*Task item*
For the listing below, return the line containing "Recipes: [545,411,588,445] ->", the line containing "Playlist 7: [333,210,576,374]", and all lines in between, exactly as written and nothing else.

*Records provided*

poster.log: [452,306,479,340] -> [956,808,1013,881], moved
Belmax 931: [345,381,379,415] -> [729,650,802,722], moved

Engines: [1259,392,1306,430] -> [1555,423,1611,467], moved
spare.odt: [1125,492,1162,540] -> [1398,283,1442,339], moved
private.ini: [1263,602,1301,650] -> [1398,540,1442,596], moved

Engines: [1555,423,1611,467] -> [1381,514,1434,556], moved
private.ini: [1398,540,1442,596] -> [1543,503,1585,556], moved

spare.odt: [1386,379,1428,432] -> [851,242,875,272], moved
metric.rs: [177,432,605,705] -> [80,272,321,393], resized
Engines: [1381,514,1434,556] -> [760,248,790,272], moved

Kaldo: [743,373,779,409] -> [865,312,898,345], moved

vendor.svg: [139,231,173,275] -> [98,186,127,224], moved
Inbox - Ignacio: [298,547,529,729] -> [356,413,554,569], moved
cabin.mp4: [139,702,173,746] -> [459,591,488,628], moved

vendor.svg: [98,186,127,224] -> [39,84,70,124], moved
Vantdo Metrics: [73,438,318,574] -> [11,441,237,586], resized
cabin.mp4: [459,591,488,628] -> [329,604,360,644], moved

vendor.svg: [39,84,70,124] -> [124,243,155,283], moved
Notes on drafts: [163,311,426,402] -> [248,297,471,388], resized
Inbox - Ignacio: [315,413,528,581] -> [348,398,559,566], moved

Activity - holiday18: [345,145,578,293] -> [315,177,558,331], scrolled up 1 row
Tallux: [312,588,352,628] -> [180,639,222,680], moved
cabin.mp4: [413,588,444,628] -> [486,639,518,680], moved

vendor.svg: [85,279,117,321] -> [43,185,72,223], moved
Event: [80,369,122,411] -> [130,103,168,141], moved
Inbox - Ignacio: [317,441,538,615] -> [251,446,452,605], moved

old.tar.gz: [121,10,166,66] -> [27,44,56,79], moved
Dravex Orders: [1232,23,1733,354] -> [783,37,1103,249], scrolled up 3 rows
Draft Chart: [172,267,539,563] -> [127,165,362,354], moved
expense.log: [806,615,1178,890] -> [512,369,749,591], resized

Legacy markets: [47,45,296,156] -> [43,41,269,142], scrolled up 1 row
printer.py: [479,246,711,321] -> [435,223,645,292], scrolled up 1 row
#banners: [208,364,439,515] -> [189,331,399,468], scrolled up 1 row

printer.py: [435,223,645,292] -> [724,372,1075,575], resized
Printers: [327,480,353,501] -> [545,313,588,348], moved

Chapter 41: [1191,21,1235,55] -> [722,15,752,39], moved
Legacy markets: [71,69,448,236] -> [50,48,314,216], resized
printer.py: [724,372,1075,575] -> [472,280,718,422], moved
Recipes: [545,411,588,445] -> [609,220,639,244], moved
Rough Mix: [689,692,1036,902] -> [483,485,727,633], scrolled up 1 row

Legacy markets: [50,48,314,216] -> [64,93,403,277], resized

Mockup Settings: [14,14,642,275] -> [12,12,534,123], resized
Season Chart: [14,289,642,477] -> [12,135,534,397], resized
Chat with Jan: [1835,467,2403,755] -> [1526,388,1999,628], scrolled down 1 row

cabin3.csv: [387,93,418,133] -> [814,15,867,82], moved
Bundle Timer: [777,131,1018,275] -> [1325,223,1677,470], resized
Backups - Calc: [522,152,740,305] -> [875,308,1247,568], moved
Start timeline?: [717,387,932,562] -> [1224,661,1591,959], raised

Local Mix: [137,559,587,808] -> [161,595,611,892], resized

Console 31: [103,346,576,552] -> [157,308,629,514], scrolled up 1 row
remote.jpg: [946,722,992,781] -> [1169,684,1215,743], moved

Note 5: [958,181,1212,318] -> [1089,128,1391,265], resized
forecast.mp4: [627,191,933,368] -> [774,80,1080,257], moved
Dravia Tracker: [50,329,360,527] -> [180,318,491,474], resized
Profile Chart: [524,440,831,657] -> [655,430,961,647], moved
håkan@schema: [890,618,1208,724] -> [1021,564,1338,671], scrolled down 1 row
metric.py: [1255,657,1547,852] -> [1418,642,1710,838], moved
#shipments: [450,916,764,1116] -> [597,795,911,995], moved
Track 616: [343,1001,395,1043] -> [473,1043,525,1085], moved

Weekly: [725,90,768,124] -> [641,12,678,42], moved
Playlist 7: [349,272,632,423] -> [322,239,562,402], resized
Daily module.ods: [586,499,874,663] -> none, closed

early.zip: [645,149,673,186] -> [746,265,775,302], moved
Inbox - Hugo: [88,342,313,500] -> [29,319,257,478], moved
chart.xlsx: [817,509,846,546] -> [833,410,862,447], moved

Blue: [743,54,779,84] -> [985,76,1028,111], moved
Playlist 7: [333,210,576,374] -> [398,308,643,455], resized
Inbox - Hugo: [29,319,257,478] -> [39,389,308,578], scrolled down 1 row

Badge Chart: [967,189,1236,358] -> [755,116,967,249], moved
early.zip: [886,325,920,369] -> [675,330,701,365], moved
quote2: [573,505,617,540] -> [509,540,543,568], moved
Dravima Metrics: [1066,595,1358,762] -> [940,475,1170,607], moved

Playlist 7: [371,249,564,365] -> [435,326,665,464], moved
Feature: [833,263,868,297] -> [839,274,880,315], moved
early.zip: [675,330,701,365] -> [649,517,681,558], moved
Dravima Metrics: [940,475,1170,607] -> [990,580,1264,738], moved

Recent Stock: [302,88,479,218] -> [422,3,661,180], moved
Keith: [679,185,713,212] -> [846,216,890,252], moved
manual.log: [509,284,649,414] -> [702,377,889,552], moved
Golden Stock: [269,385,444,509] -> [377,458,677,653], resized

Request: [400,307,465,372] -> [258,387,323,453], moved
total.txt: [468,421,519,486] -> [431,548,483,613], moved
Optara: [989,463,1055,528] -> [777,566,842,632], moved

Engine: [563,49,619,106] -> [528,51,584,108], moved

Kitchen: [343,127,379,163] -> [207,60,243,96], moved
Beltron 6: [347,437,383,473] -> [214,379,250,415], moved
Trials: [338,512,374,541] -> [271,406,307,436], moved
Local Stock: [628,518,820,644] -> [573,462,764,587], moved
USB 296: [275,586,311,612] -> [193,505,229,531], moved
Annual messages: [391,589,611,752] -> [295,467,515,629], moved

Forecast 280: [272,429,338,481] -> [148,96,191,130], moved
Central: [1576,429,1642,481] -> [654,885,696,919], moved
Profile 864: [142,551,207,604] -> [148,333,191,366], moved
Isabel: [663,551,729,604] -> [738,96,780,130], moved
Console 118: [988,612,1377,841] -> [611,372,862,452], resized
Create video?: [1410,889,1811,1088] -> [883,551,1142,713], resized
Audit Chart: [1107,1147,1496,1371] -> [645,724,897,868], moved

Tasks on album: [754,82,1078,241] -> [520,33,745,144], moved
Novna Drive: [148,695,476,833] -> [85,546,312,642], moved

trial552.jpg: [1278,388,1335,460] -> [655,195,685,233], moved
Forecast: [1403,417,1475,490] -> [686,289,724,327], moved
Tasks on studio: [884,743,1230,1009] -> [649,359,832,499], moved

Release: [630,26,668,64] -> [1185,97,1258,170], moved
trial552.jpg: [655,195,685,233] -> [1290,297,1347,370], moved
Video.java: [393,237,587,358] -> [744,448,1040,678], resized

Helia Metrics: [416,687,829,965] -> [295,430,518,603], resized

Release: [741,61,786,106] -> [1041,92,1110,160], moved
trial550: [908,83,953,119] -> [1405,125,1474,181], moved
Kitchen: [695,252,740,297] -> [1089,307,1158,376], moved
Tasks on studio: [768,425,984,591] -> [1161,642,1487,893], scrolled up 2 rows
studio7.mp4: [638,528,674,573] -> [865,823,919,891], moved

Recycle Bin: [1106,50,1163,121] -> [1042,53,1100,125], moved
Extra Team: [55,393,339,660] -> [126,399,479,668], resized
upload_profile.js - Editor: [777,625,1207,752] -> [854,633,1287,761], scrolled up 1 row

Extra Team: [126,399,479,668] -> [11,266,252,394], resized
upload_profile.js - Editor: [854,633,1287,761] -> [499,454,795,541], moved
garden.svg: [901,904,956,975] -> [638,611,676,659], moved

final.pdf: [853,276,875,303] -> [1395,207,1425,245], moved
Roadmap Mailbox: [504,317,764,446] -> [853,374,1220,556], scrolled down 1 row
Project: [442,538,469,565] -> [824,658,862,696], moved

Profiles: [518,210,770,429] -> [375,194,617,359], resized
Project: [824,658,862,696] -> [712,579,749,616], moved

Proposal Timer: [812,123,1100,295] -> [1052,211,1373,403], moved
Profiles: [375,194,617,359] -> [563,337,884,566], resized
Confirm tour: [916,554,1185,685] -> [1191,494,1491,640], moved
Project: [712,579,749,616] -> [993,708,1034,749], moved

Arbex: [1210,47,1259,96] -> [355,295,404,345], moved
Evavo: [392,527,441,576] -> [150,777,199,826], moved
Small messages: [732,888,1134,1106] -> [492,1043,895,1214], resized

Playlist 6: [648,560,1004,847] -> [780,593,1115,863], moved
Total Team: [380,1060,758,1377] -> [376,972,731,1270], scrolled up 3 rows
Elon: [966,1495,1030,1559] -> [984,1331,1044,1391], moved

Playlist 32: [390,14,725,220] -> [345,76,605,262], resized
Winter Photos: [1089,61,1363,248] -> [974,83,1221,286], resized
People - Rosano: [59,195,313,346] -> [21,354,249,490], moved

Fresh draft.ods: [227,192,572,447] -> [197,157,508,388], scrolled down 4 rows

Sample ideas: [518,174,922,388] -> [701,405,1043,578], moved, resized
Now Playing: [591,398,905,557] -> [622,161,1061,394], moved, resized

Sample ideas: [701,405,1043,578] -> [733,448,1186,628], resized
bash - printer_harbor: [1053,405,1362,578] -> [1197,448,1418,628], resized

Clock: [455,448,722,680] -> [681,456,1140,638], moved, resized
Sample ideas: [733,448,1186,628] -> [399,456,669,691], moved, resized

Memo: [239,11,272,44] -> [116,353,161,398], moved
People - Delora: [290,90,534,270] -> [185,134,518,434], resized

*Result of the exercise*
Recipes: [545,411,588,445] -> [609,220,639,244], moved
Rough Mix: [689,692,1036,902] -> [483,485,727,633], scrolled up 1 row

Legacy markets: [50,48,314,216] -> [64,93,403,277], resized

Mockup Settings: [14,14,642,275] -> [12,12,534,123], resized
Season Chart: [14,289,642,477] -> [12,135,534,397], resized
Chat with Jan: [1835,467,2403,755] -> [1526,388,1999,628], scrolled down 1 row

cabin3.csv: [387,93,418,133] -> [814,15,867,82], moved
Bundle Timer: [777,131,1018,275] -> [1325,223,1677,470], resized
Backups - Calc: [522,152,740,305] -> [875,308,1247,568], moved
Start timeline?: [717,387,932,562] -> [1224,661,1591,959], raised

Local Mix: [137,559,587,808] -> [161,595,611,892], resized

Console 31: [103,346,576,552] -> [157,308,629,514], scrolled up 1 row
remote.jpg: [946,722,992,781] -> [1169,684,1215,743], moved

Note 5: [958,181,1212,318] -> [1089,128,1391,265], resized
forecast.mp4: [627,191,933,368] -> [774,80,1080,257], moved
Dravia Tracker: [50,329,360,527] -> [180,318,491,474], resized
Profile Chart: [524,440,831,657] -> [655,430,961,647], moved
håkan@schema: [890,618,1208,724] -> [1021,564,1338,671], scrolled down 1 row
metric.py: [1255,657,1547,852] -> [1418,642,1710,838], moved
#shipments: [450,916,764,1116] -> [597,795,911,995], moved
Track 616: [343,1001,395,1043] -> [473,1043,525,1085], moved

Weekly: [725,90,768,124] -> [641,12,678,42], moved
Playlist 7: [349,272,632,423] -> [322,239,562,402], resized
Daily module.ods: [586,499,874,663] -> none, closed

early.zip: [645,149,673,186] -> [746,265,775,302], moved
Inbox - Hugo: [88,342,313,500] -> [29,319,257,478], moved
chart.xlsx: [817,509,846,546] -> [833,410,862,447], moved

Blue: [743,54,779,84] -> [985,76,1028,111], moved
Playlist 7: [333,210,576,374] -> [398,308,643,455], resized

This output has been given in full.